- ABOUT THIS TASK: As you restate the entries, keep every word intact and leave out whatever images they hold.

═════ DATA RECORDS

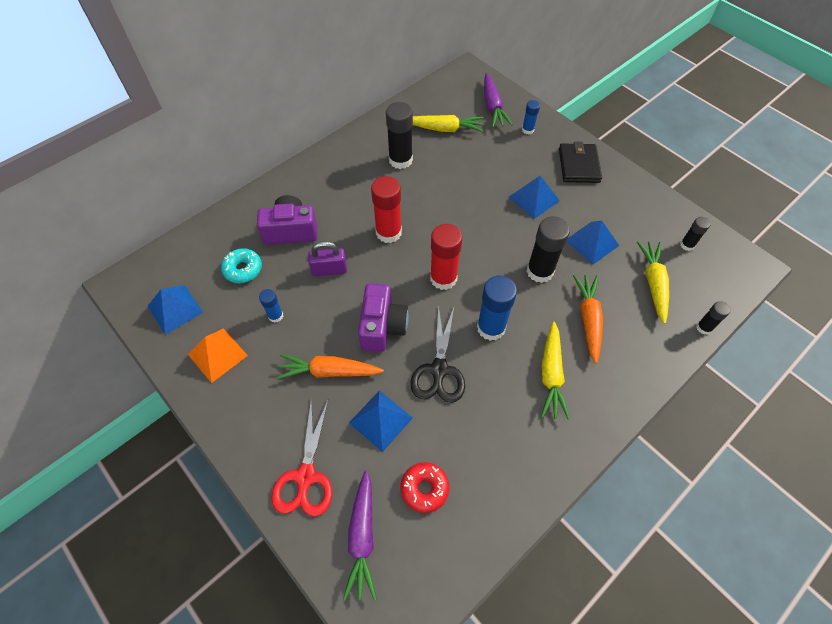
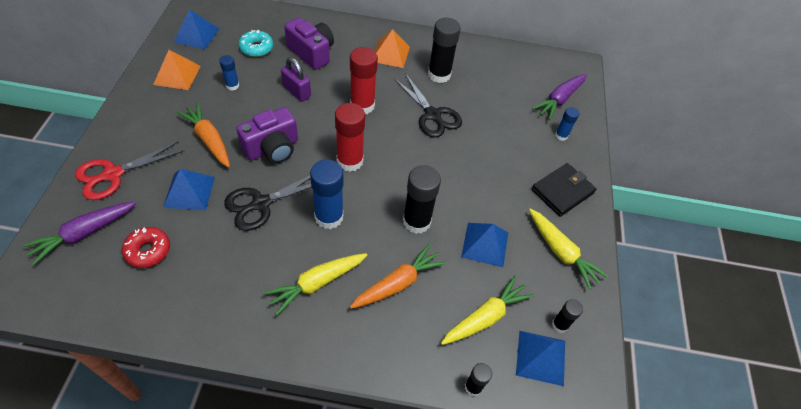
camera: 45 degrees right, 5 degrees down
(346, 176) = (390, 54): none -> orange pyramid
(440, 192) = (432, 115): none -> black scissors
(444, 129) = (500, 83): yellow carrot -> yellow carrot (561, 252)
(534, 198) = (490, 178): blue pyramid -> blue pyramid (541, 357)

══════════

- REPLY TO THE EXERCISE:
camera: 45 degrees right, 5 degrees down
(346, 176) = (390, 54): none -> orange pyramid
(440, 192) = (432, 115): none -> black scissors
(444, 129) = (500, 83): yellow carrot -> yellow carrot (561, 252)
(534, 198) = (490, 178): blue pyramid -> blue pyramid (541, 357)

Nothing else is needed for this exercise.